• **YOUR INSTRUCTIONS**: Set down exactly the lines below, starting at the one that contains "- → dumbbell (pink) 119, 453" and ending at the one that contains "star (orange) 296, 163 → star (blue) 201, 205", with both of those lines included and nothing else.

• **SUPPLIED MATERIAL**:
******

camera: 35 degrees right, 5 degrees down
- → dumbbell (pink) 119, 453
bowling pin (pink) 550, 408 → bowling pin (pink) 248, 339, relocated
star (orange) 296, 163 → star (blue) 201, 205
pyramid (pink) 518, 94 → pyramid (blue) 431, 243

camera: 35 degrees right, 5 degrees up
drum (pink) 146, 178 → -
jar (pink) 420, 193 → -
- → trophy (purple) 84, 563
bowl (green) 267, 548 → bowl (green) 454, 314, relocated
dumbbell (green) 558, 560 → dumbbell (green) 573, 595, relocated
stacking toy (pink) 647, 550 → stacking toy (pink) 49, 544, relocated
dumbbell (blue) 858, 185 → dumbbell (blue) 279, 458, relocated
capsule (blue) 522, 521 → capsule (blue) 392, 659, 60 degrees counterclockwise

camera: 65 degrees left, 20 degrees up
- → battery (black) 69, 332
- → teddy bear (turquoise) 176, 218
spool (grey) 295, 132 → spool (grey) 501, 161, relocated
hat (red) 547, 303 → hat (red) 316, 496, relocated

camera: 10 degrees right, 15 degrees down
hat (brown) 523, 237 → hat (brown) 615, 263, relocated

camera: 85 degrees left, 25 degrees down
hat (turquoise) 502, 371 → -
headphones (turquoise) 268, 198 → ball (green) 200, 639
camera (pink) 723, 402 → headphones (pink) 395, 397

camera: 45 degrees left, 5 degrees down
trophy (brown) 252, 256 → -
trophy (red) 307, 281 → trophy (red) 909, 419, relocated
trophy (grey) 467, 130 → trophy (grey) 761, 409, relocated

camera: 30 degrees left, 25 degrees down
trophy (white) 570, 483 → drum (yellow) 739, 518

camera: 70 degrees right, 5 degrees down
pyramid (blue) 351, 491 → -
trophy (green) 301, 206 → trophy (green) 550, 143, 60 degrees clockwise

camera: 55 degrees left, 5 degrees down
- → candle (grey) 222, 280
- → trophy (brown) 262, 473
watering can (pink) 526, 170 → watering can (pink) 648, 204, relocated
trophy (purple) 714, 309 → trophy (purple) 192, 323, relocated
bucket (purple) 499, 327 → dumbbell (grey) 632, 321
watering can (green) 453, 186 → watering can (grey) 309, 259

******

• **TASK SOLUTION**:
- → dumbbell (pink) 119, 453
bowling pin (pink) 550, 408 → bowling pin (pink) 248, 339, relocated
star (orange) 296, 163 → star (blue) 201, 205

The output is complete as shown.